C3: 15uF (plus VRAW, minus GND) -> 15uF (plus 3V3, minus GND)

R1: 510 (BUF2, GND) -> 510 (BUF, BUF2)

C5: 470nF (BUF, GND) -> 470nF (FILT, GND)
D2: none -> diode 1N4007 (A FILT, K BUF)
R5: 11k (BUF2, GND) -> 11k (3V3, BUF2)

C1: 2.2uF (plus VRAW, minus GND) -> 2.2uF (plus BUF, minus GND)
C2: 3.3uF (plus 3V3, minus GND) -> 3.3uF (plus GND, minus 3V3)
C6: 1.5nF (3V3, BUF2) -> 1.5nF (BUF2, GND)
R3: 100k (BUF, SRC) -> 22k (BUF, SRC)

* * *

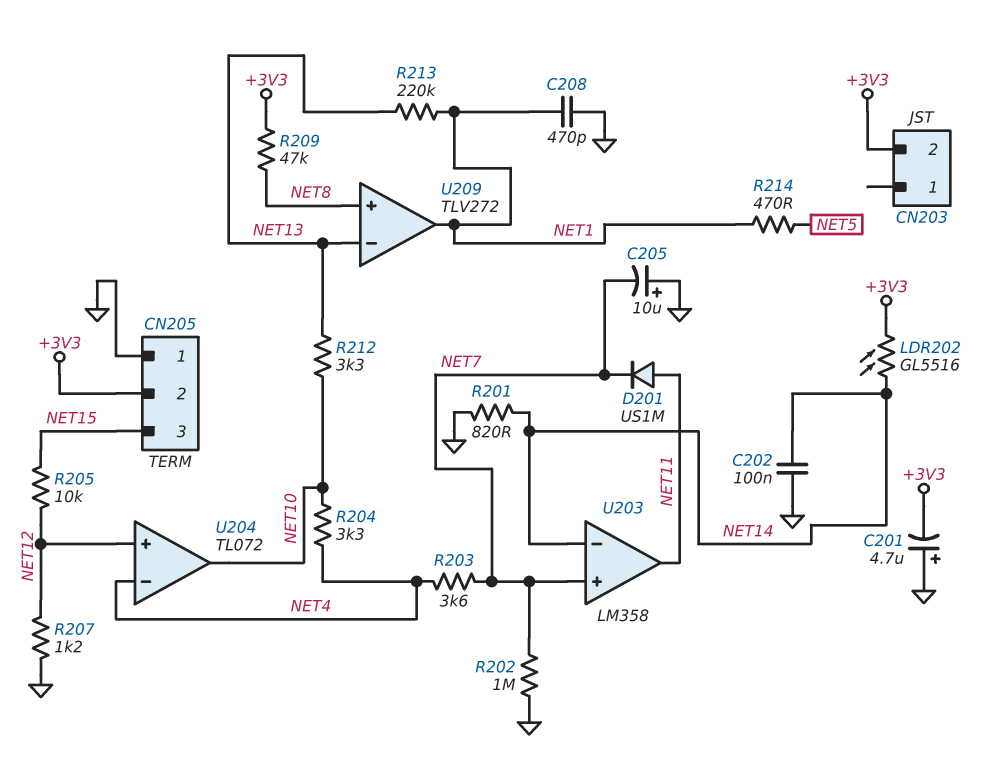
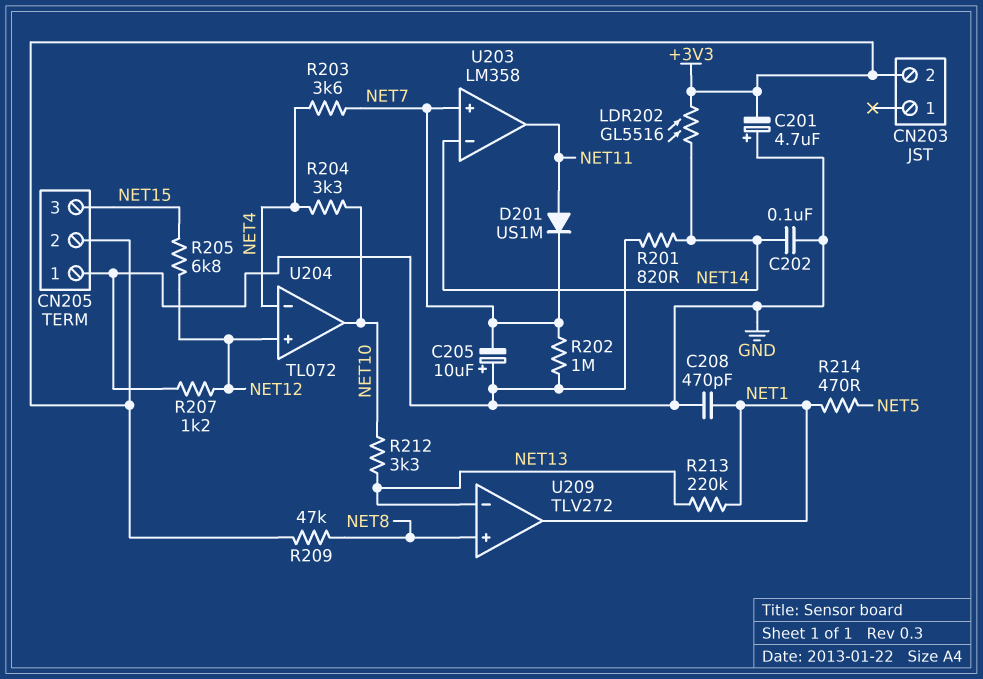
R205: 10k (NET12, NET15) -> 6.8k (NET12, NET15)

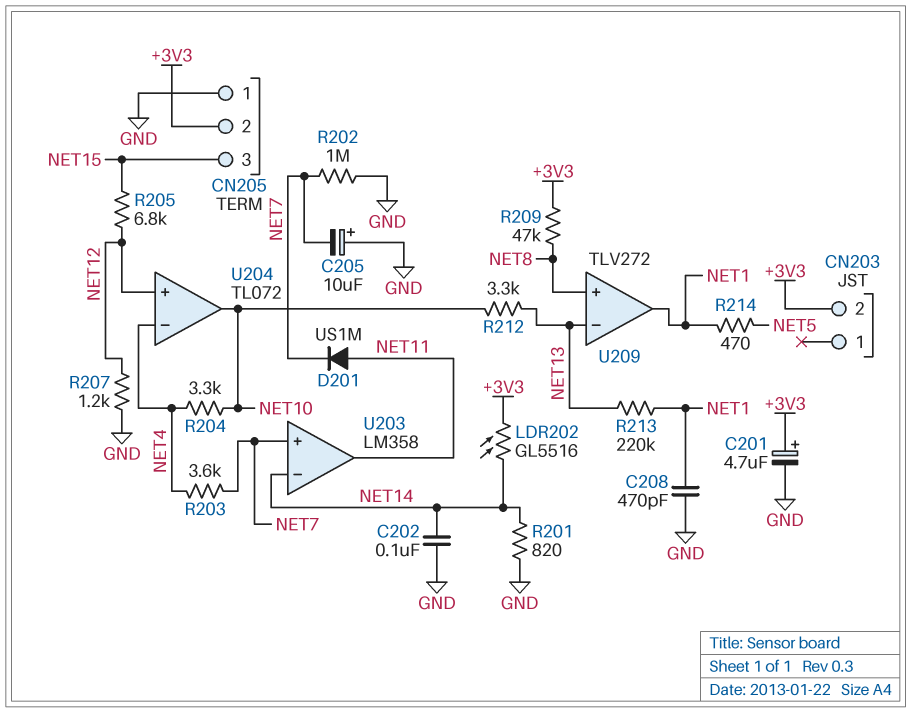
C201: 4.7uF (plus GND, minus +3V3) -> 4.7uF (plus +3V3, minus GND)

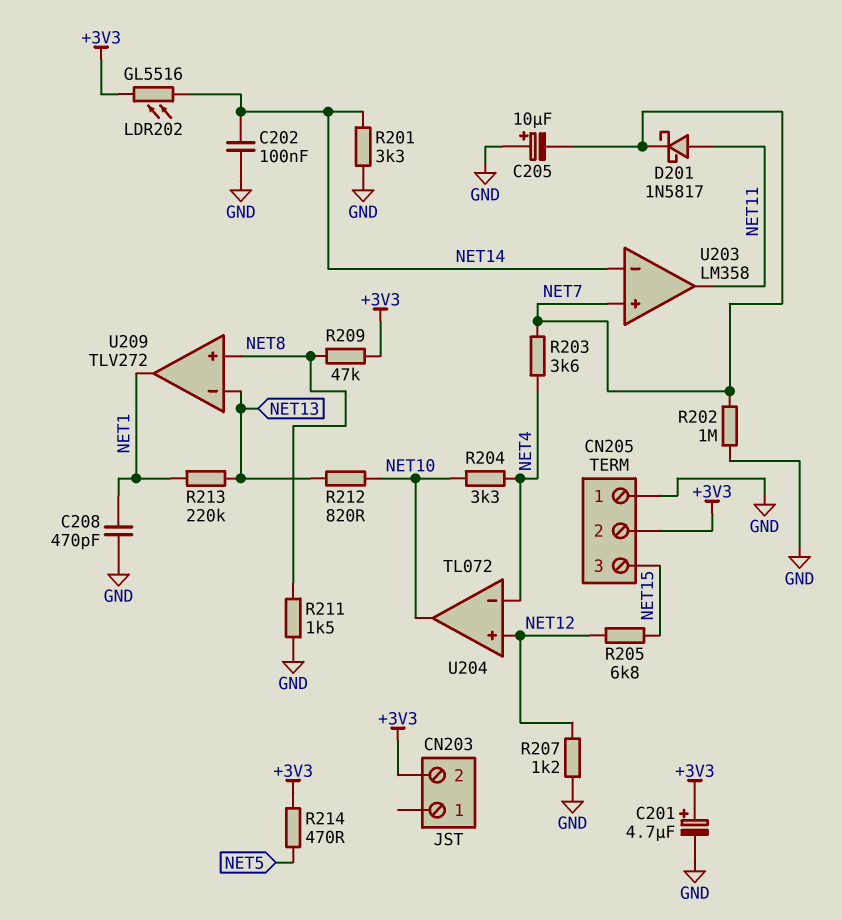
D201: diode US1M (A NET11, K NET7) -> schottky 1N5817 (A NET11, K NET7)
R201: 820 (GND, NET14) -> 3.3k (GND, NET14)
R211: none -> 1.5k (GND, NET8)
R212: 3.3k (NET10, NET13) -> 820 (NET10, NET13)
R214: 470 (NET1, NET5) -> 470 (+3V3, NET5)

* * *

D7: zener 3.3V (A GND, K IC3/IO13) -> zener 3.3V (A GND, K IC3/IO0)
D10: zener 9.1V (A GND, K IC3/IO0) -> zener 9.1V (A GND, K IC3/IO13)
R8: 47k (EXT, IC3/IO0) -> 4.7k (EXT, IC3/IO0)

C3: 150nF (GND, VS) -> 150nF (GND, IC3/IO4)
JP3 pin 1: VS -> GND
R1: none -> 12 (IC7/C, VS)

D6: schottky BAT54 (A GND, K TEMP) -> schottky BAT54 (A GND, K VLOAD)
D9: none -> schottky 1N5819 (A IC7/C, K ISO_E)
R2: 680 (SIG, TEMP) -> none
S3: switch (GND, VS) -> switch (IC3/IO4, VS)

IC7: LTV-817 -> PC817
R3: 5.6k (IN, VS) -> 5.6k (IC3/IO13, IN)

Aim of the task: Your answer should consist solely of the lines above from the line with "R2: 680 (SIG, TEMP) -> none" to the line with "R3: 5.6k (IN, VS) -> 5.6k (IC3/IO13, IN)", both included, reproduced exactly.

Written answer:
R2: 680 (SIG, TEMP) -> none
S3: switch (GND, VS) -> switch (IC3/IO4, VS)

IC7: LTV-817 -> PC817
R3: 5.6k (IN, VS) -> 5.6k (IC3/IO13, IN)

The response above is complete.